Data entries:

▬▬▬▬▬▬▬▬▬▬

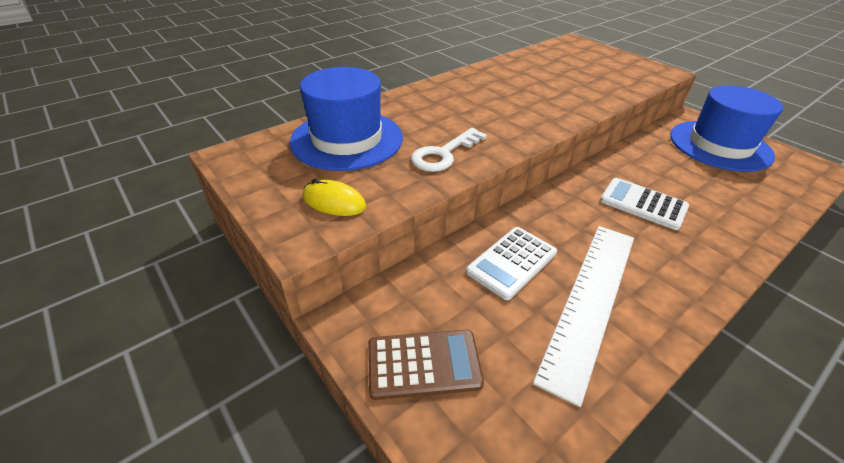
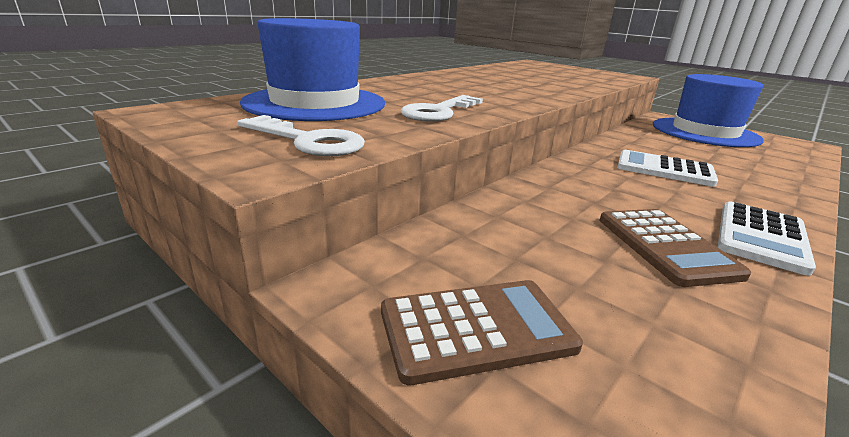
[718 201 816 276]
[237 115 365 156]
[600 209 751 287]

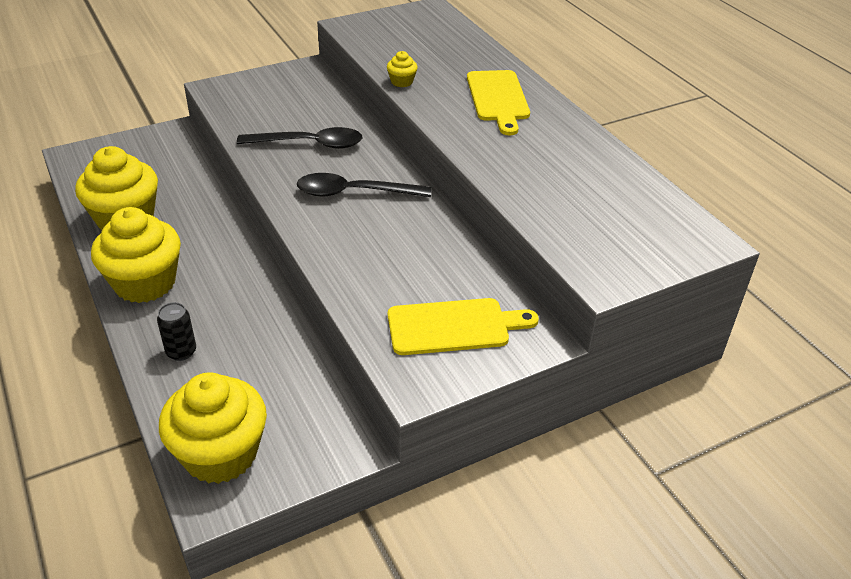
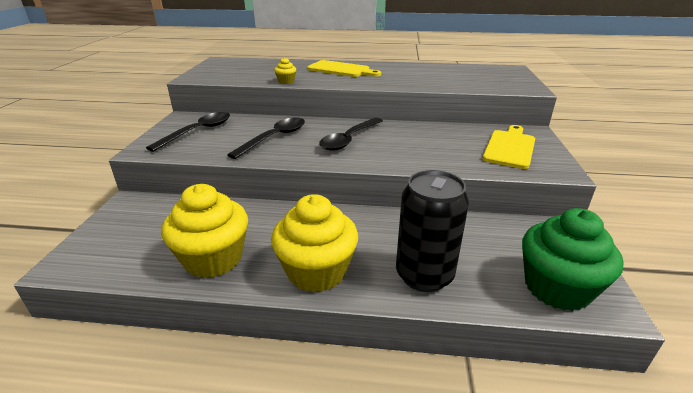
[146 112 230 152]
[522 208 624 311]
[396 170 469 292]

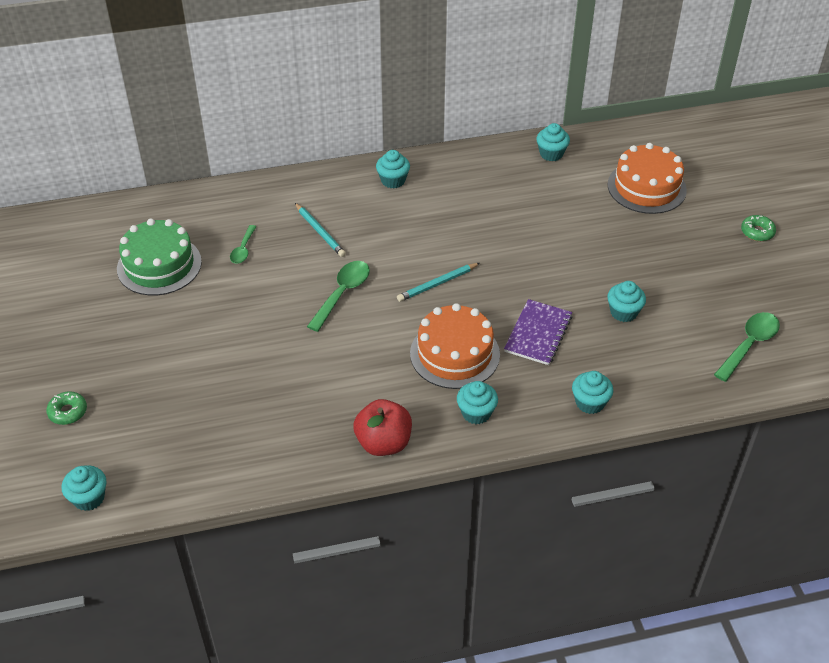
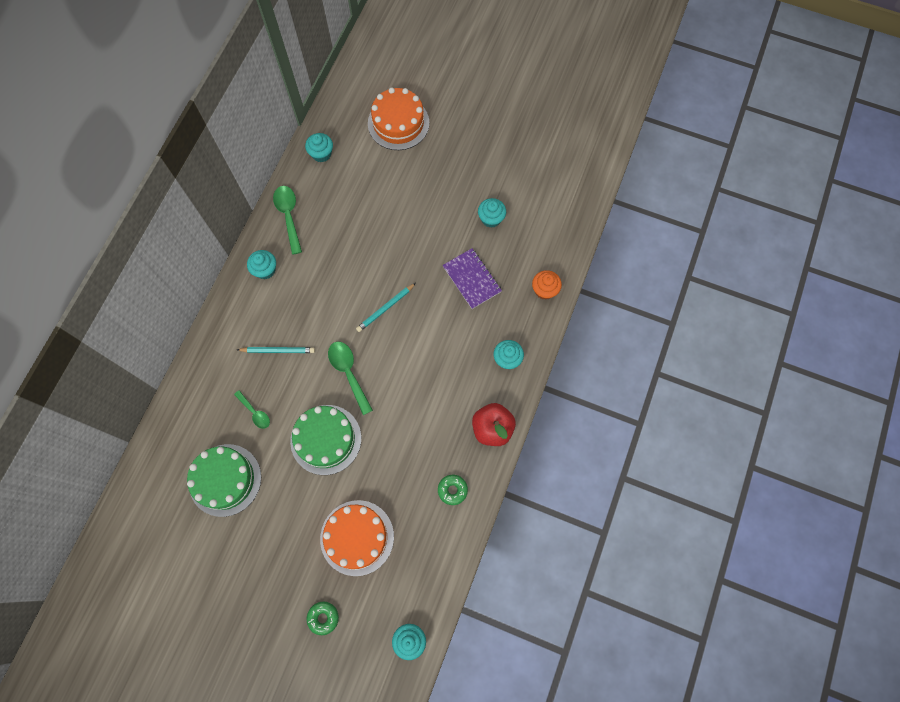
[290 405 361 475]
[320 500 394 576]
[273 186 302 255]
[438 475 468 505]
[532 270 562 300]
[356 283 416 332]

▬▬▬▬▬▬▬▬▬▬

» **WHAT NEEDS TO BE DONE**:
Each entry above should come back word for word, and no picture should come with it.

» **SOLUTION TO THIS PROBLEM**:
[718 201 816 276]
[237 115 365 156]
[600 209 751 287]

[146 112 230 152]
[522 208 624 311]
[396 170 469 292]

[290 405 361 475]
[320 500 394 576]
[273 186 302 255]
[438 475 468 505]
[532 270 562 300]
[356 283 416 332]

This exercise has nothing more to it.